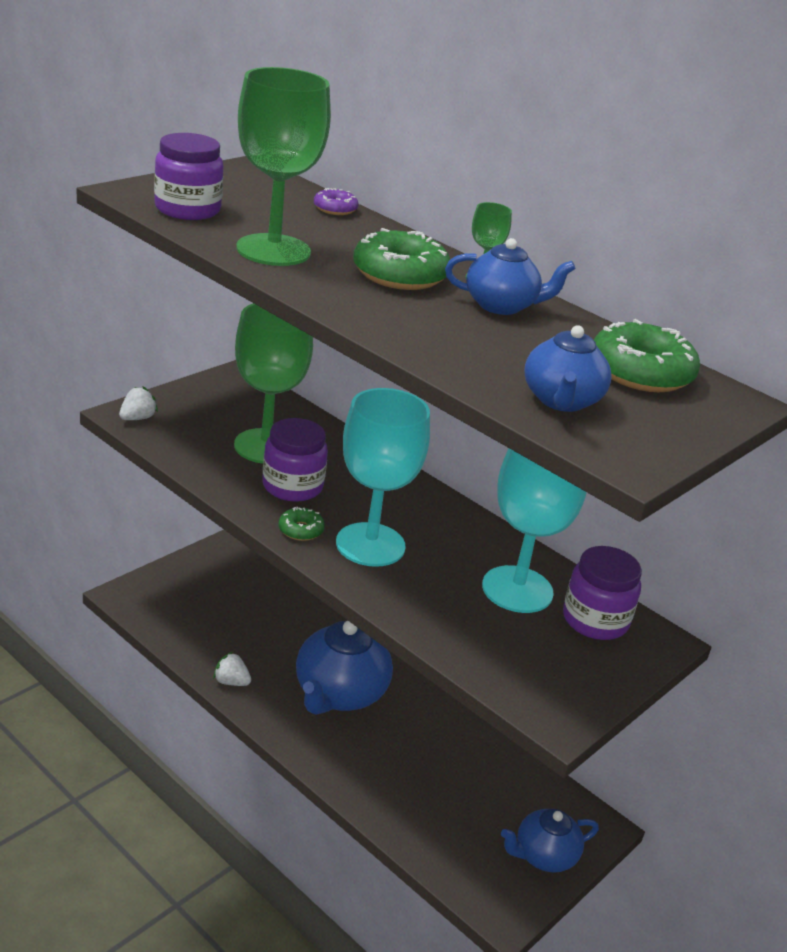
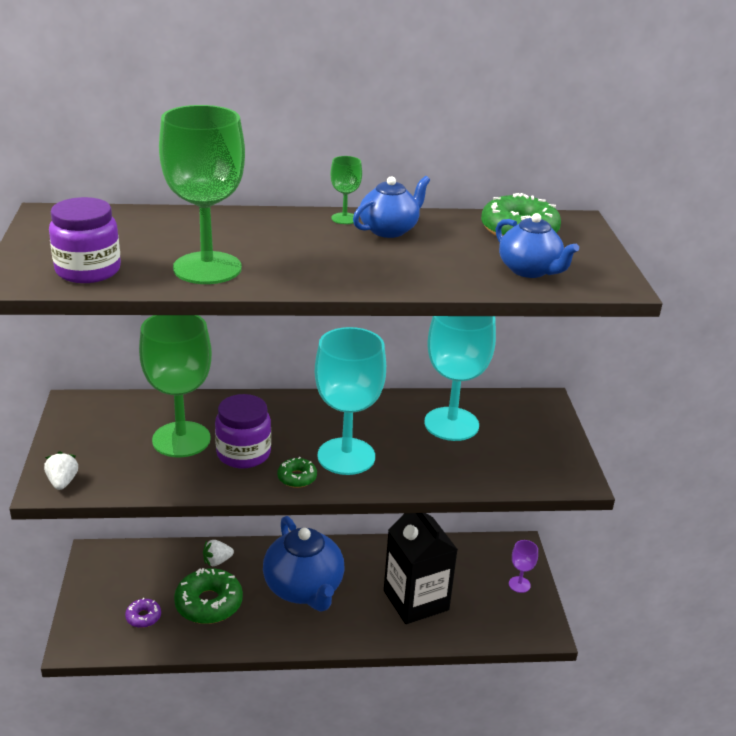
camera: 45 degrees left, 0 degrees up
white strawberry [213,652,251,686] -> white strawberry moved to [203,540,234,567]
purple donut [314,188,358,215] -> purple donut moved to [125,598,161,628]
green donut [353,228,450,290] -> green donut moved to [174,568,243,624]
blue teapot [501,809,599,873] -> purple goblet [509,540,538,593]
purple jar [563,546,642,640] -> none
none -> black carton [384,513,458,624]

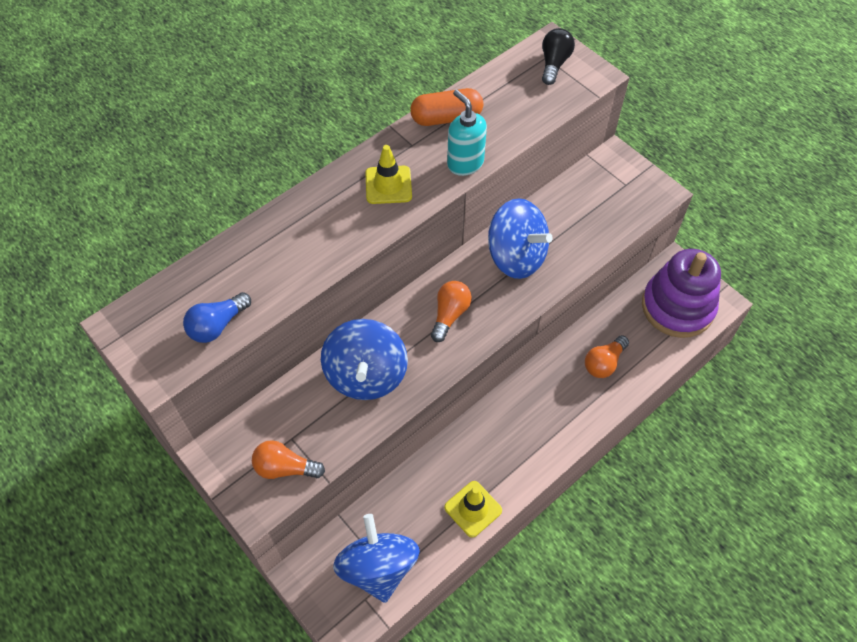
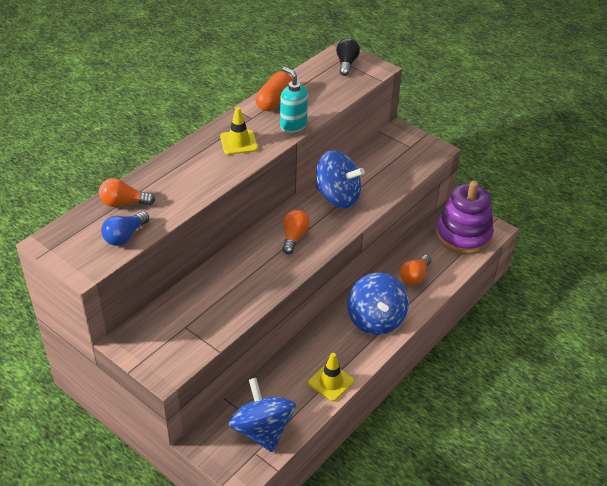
camera: 10 degrees left, 15 degrees down
orange light bulb [252,440,325,479] -> orange light bulb moved to [99,178,155,207]
blue spinning top [321,319,408,400] -> blue spinning top moved to [347,273,409,335]
orange capsule [410,88,483,126] -> orange capsule turned 45 degrees counterclockwise [256,72,292,111]

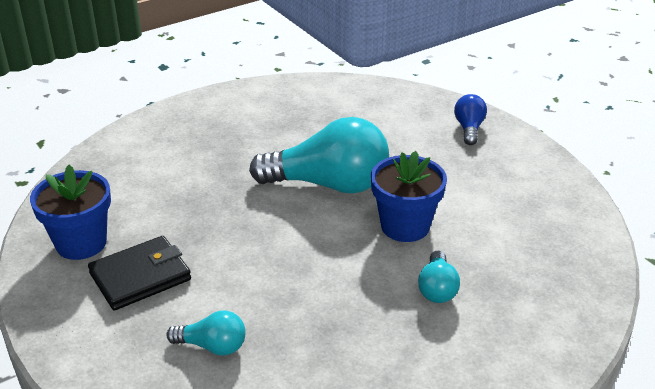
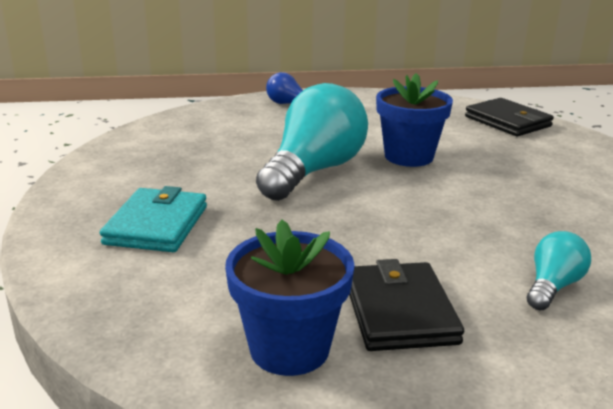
camera: 65 degrees left, 10 degrees down
turquoise light bulb [418,251,460,303] -> none
none -> turquoise wallet [100,186,207,252]
none -> black wallet [465,98,554,136]

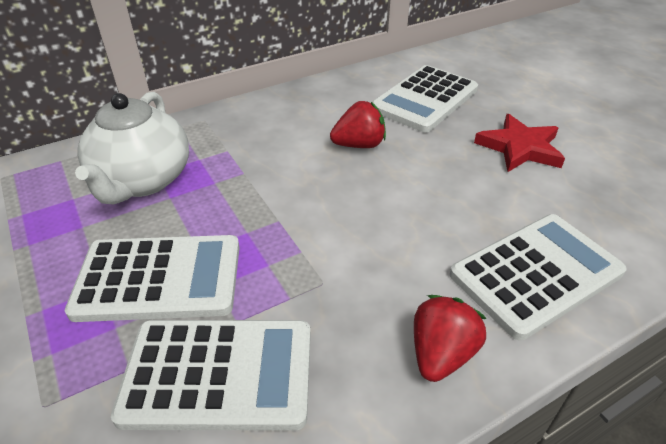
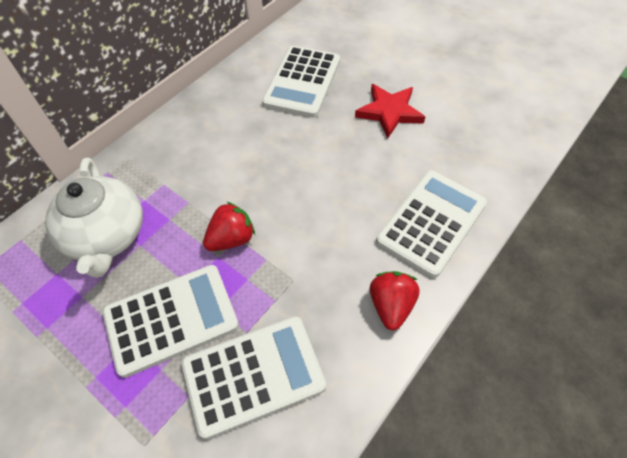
camera: 20 degrees left, 15 degrees up
red strawberry [330,101,386,148] -> red strawberry moved to [203,202,255,251]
---
Using the data above, print every line exactly, omitting pictures.

Solution to the exercise ->
camera: 45 degrees left, 0 degrees up
white strawberry [213,652,251,686] -> white strawberry moved to [203,540,234,567]
purple donut [314,188,358,215] -> purple donut moved to [125,598,161,628]
green donut [353,228,450,290] -> green donut moved to [174,568,243,624]
blue teapot [501,809,599,873] -> purple goblet [509,540,538,593]
purple jar [563,546,642,640] -> none
none -> black carton [384,513,458,624]

camera: 10 degrees left, 15 degrees down
orange light bulb [252,440,325,479] -> orange light bulb moved to [99,178,155,207]
blue spinning top [321,319,408,400] -> blue spinning top moved to [347,273,409,335]
orange capsule [410,88,483,126] -> orange capsule turned 45 degrees counterclockwise [256,72,292,111]

camera: 65 degrees left, 10 degrees down
turquoise light bulb [418,251,460,303] -> none
none -> turquoise wallet [100,186,207,252]
none -> black wallet [465,98,554,136]

camera: 20 degrees left, 15 degrees up
red strawberry [330,101,386,148] -> red strawberry moved to [203,202,255,251]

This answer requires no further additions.